* INFORMATION PROVIDED
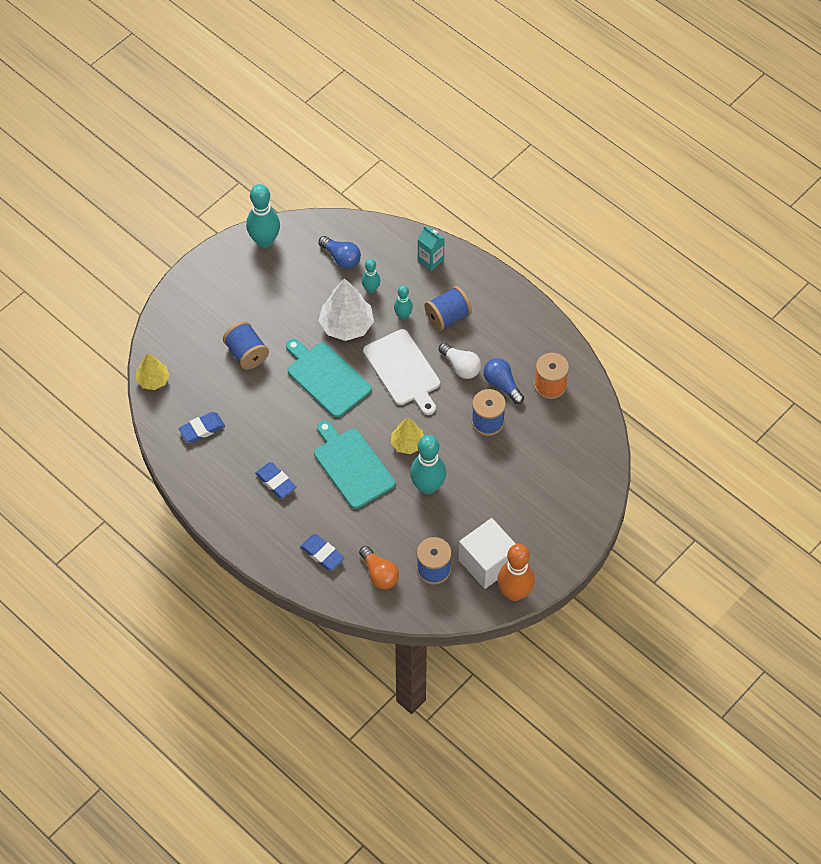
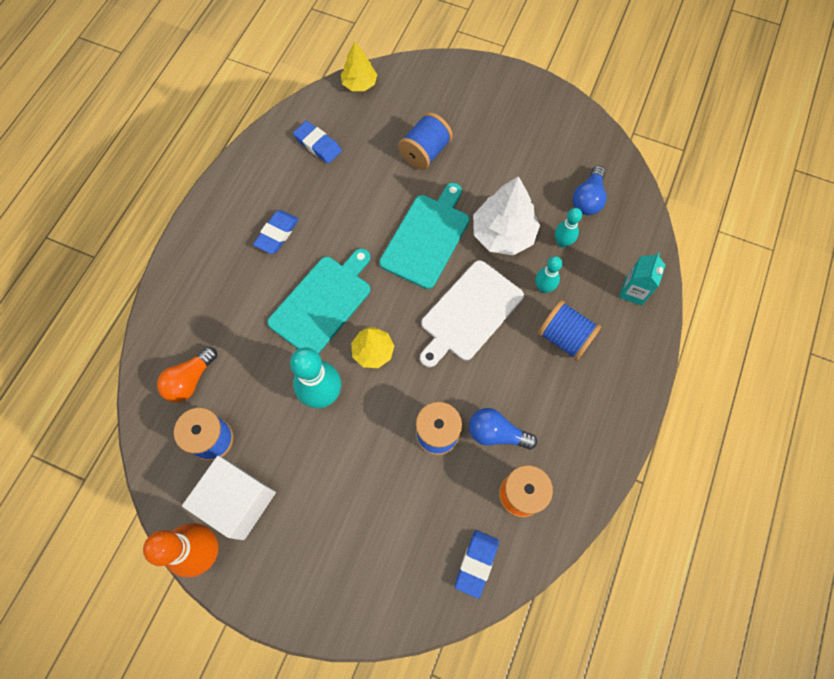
camera: 70 degrees right, 10 degrees up
(264, 241) = (572, 120): turquoise bowling pin -> none
(322, 554) = (200, 310): blue eraser -> blue eraser (476, 563)
(461, 366) = (502, 375): white light bulb -> none
(502, 385) = (496, 433): blue light bulb -> blue light bulb turned 105 degrees counterclockwise

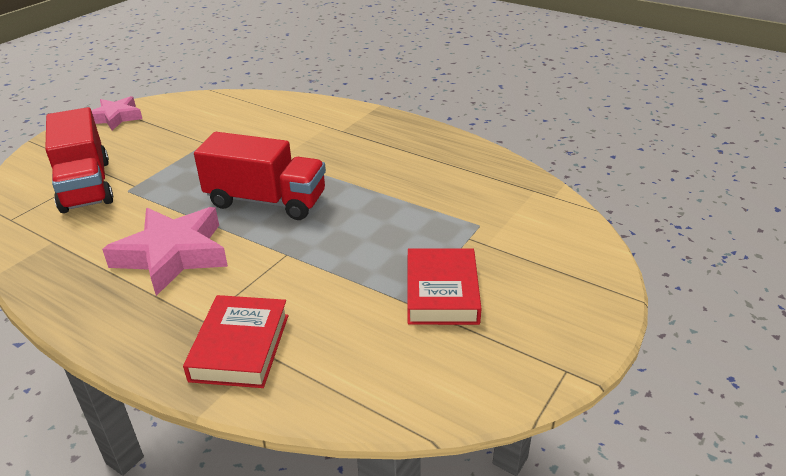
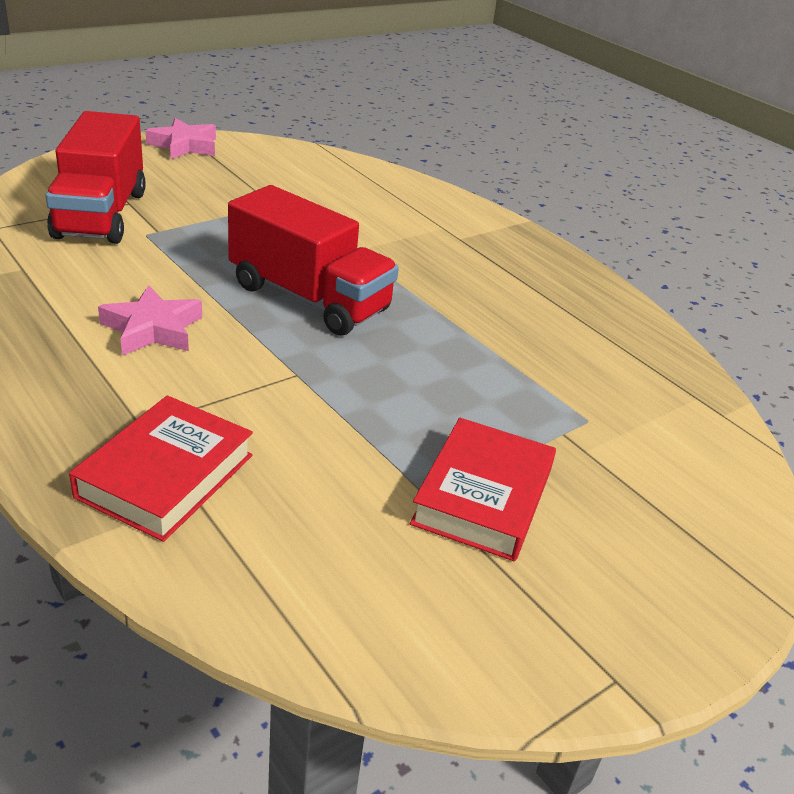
camera: 15 degrees right, 0 degrees up
(173, 255) = (153, 329): pink star -> pink star, size x0.62

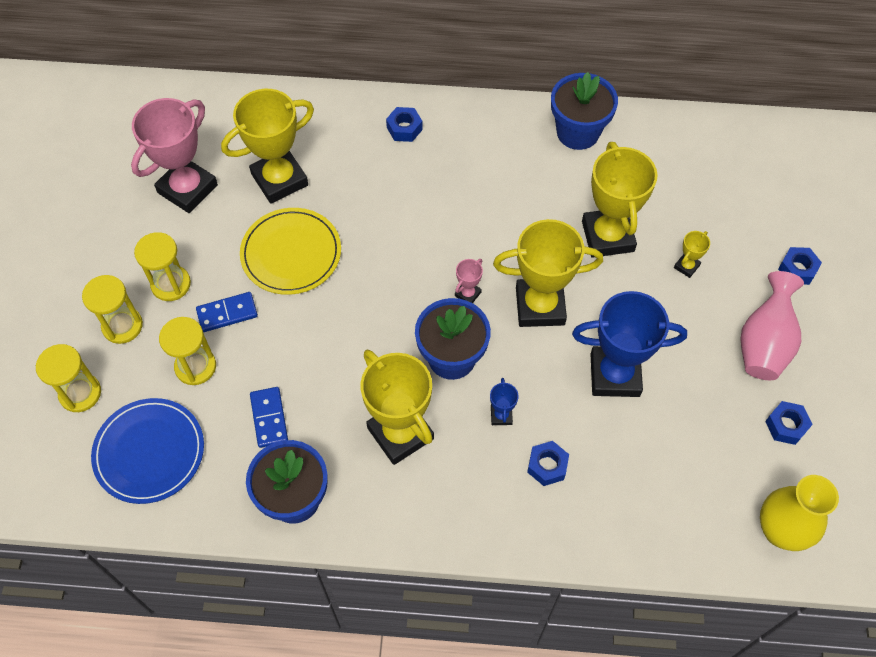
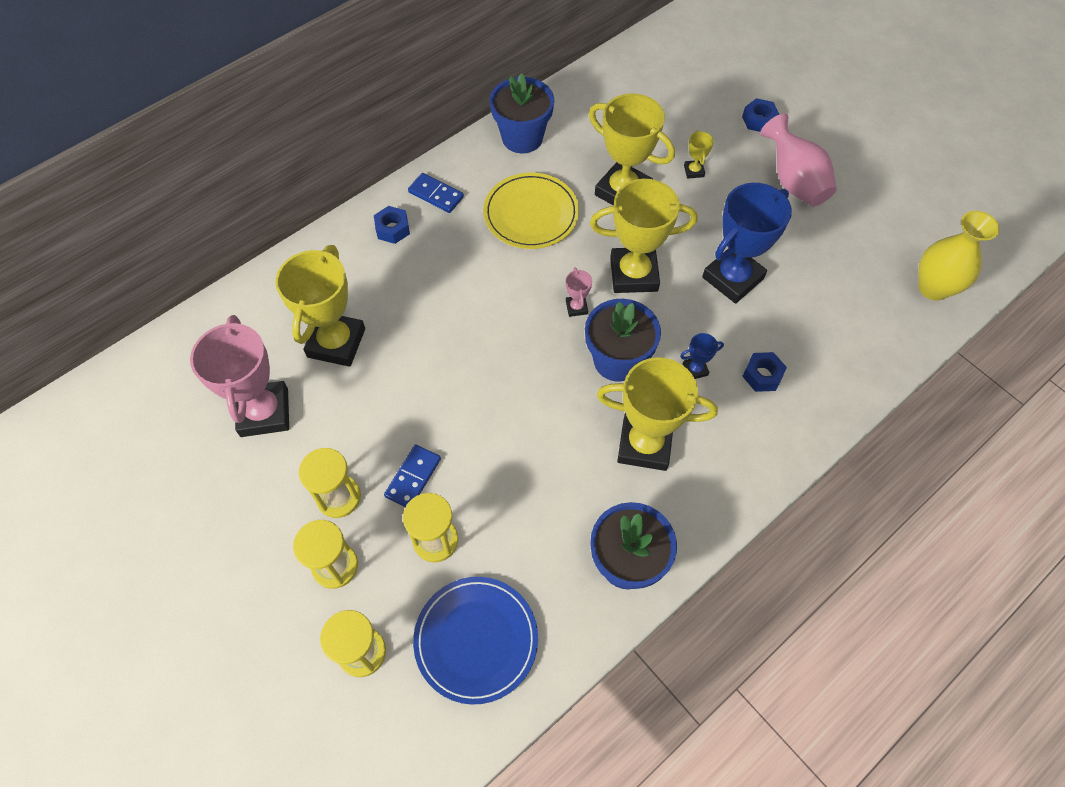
camera: 45 degrees left, 0 degrees up
(269, 418) = (539, 524): blue domino -> blue domino (436, 195)
(291, 253) = (411, 389): yellow plate -> yellow plate (531, 214)
(501, 415) = (695, 369): blue trophy -> blue trophy turned 60 degrees counterclockwise
(540, 306) = (633, 274): yellow trophy -> yellow trophy turned 45 degrees clockwise
(786, 425) = (863, 221): blue nut -> none

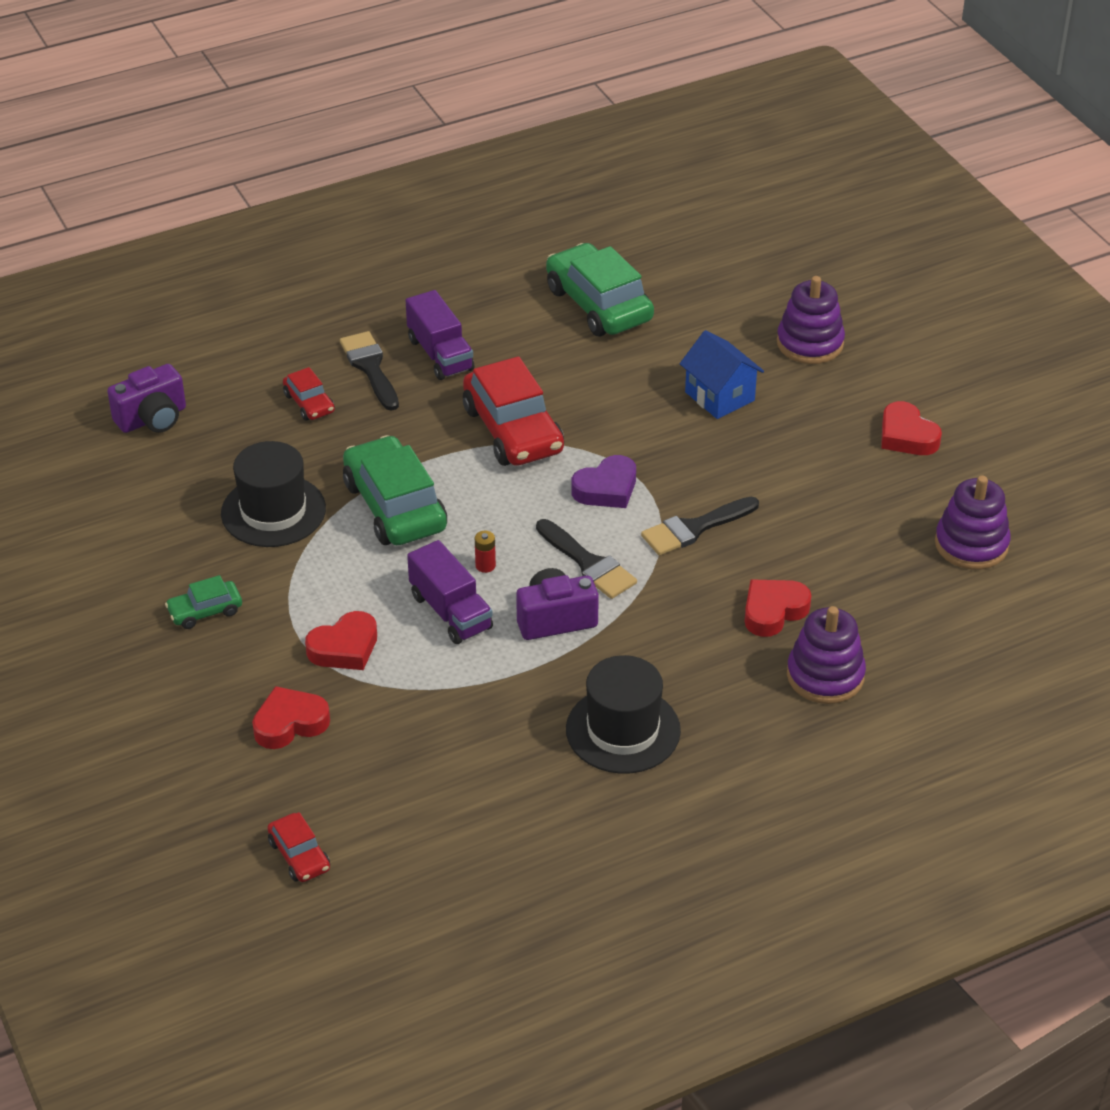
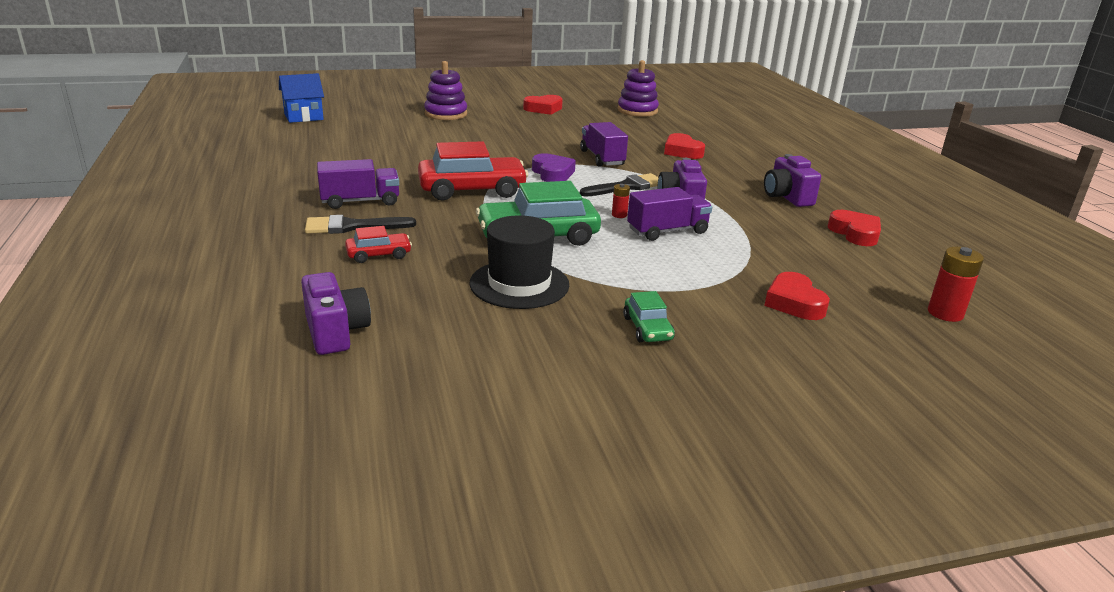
camera: 80 degrees left, 15 degrees down
(299, 855) = (945, 313): red car -> red battery
(344, 648) = (703, 272): red heart -> red heart (855, 233)
(598, 304) = (353, 152): green car -> none
(623, 730) = (787, 197): black hat -> purple camera
(694, 528) = (602, 158): black brush -> purple truck
(719, 396) = (479, 137): blue house -> blue house (303, 117)
(825, 676) = (737, 149): purple stacking toy -> none

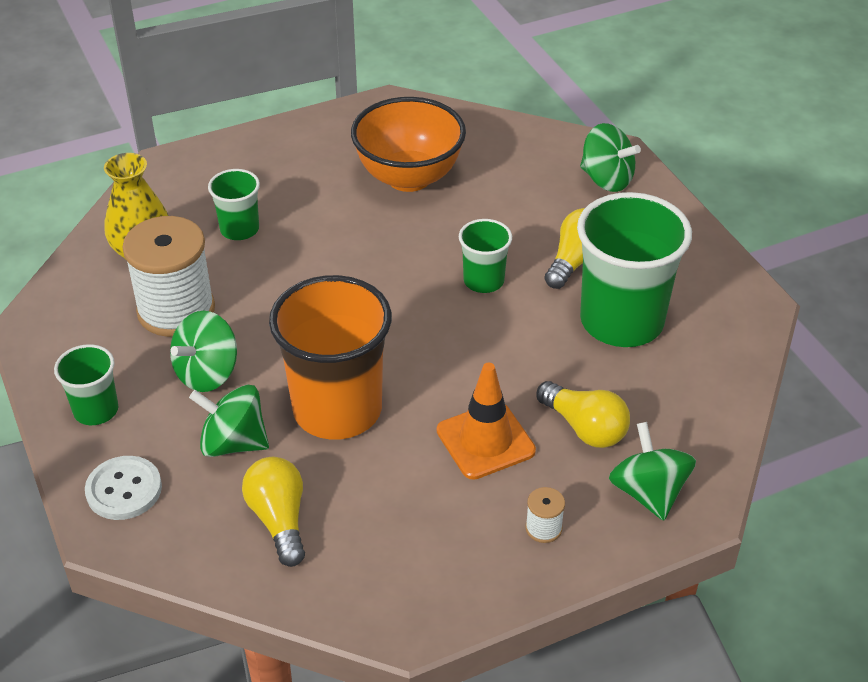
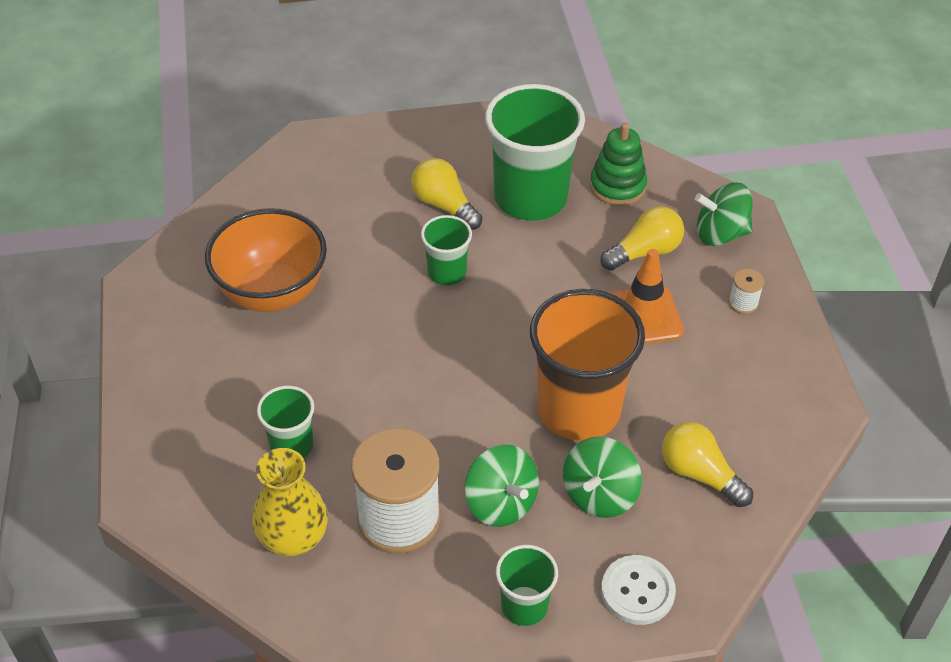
camera: 75 degrees left, 5 degrees up
(279, 520) = (699, 474): yellow light bulb -> yellow light bulb turned 45 degrees clockwise
(606, 179) = (343, 157): green spinning top -> none
(678, 388) = (617, 186): none -> green stacking toy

* WORK TO BE COMPLETED
Scan the material above for the string "degrees", returning each line that contains it.

* SOLVED PROBLEM
camera: 70 degrees right, 10 degrees up
(502, 385) = (496, 433): blue light bulb -> blue light bulb turned 105 degrees counterclockwise
camera: 15 degrees right, 0 degrees up
camera: 45 degrees left, 0 degrees up
(501, 415) = (695, 369): blue trophy -> blue trophy turned 60 degrees counterclockwise
(540, 306) = (633, 274): yellow trophy -> yellow trophy turned 45 degrees clockwise
camera: 80 degrees left, 15 degrees down
camera: 75 degrees left, 5 degrees up
(279, 520) = (699, 474): yellow light bulb -> yellow light bulb turned 45 degrees clockwise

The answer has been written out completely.